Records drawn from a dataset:
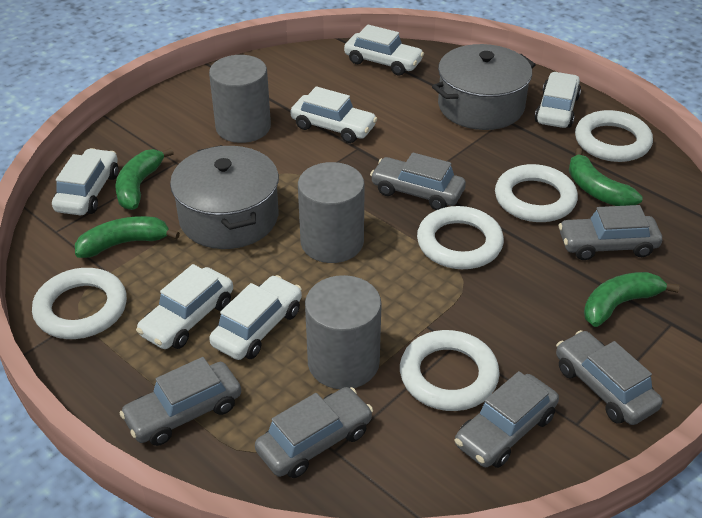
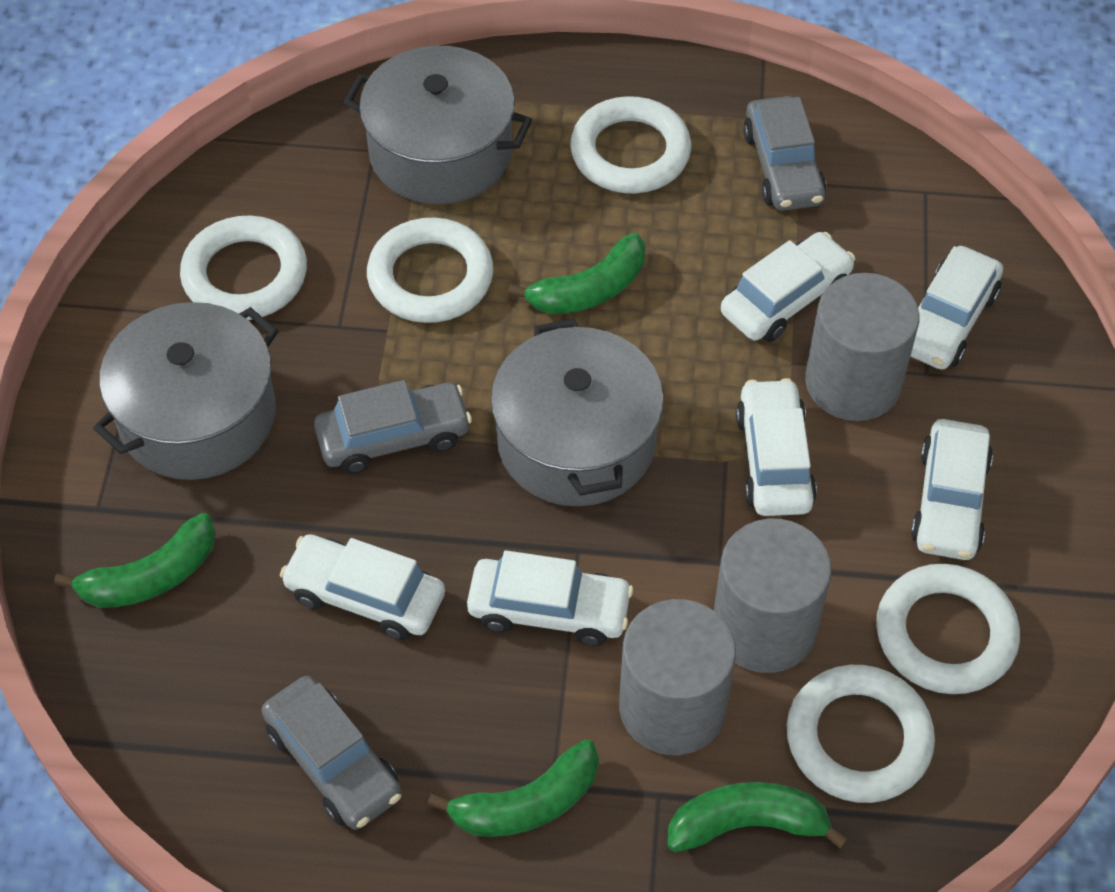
grey car: 6 -> 3
grey pot: 2 -> 3

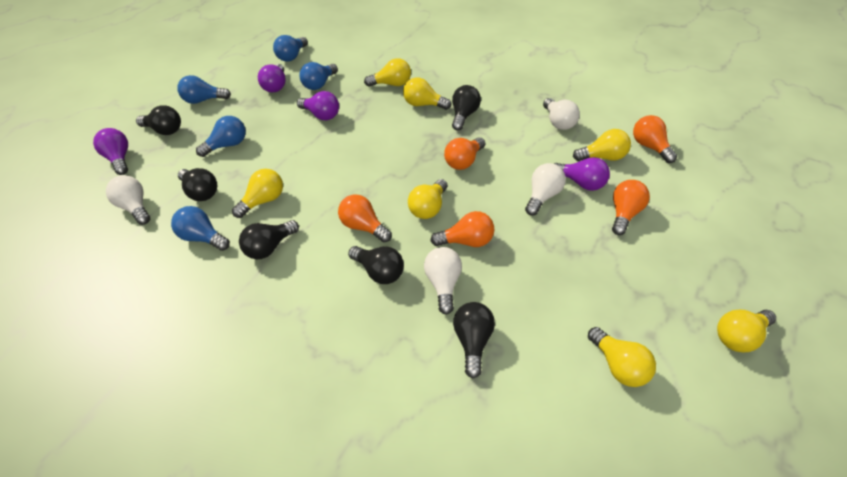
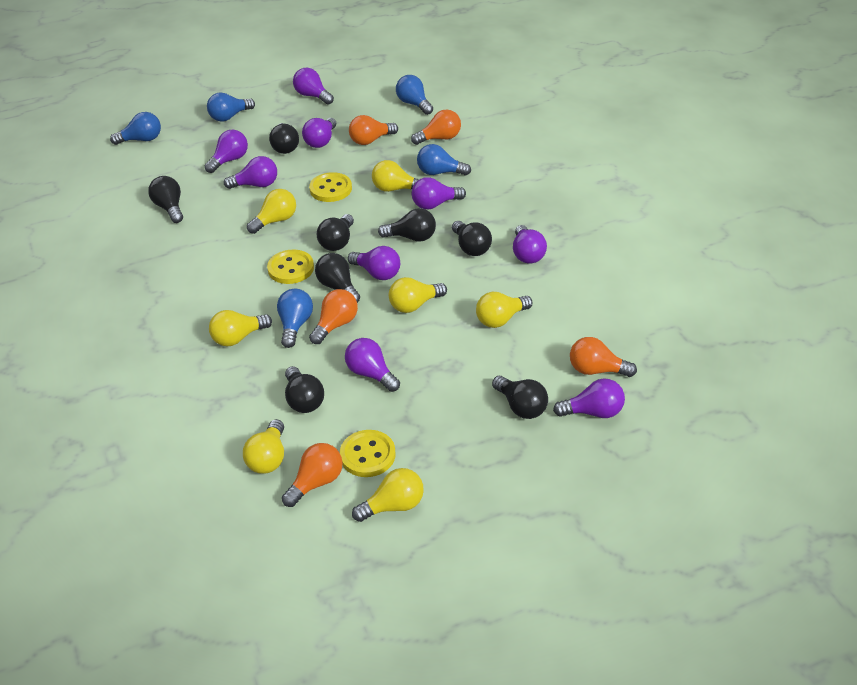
black light bulb: 6 -> 8
purple light bulb: 4 -> 9
white light bulb: 4 -> 0
yellow button: 0 -> 3

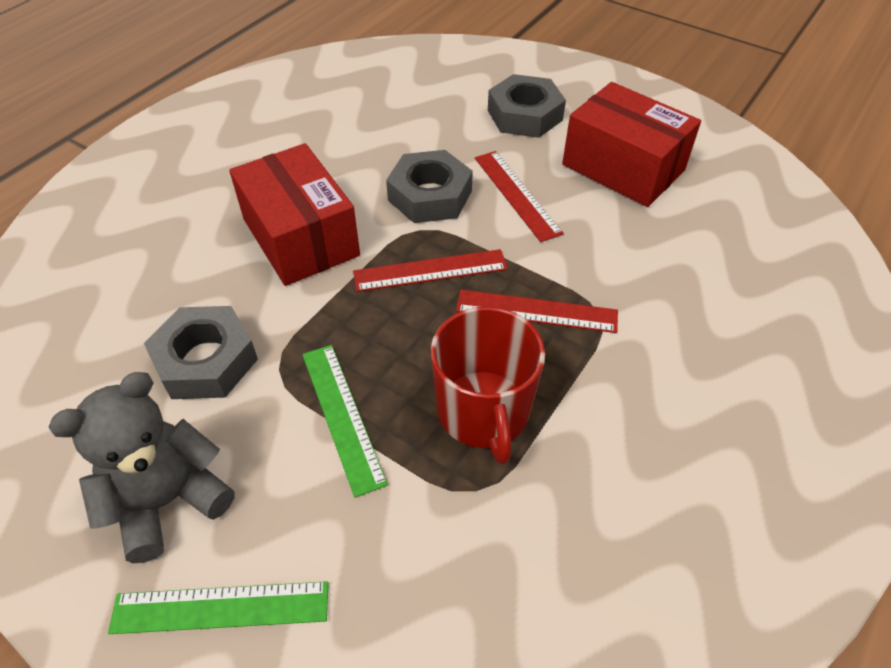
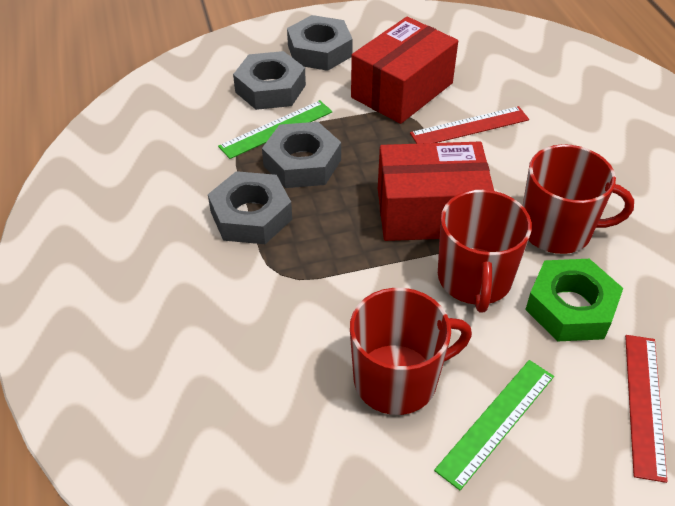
green nut: 0 -> 1
grey nut: 3 -> 4
grey teddy bear: 1 -> 0
red mug: 1 -> 3
red ruler: 3 -> 2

TASK STATEMENT: Produce a verbatim copy of every entry, excluding pictures.

SOLUTION TO THE PROBLEM:
grey car: 6 -> 3
grey pot: 2 -> 3

black light bulb: 6 -> 8
purple light bulb: 4 -> 9
white light bulb: 4 -> 0
yellow button: 0 -> 3

green nut: 0 -> 1
grey nut: 3 -> 4
grey teddy bear: 1 -> 0
red mug: 1 -> 3
red ruler: 3 -> 2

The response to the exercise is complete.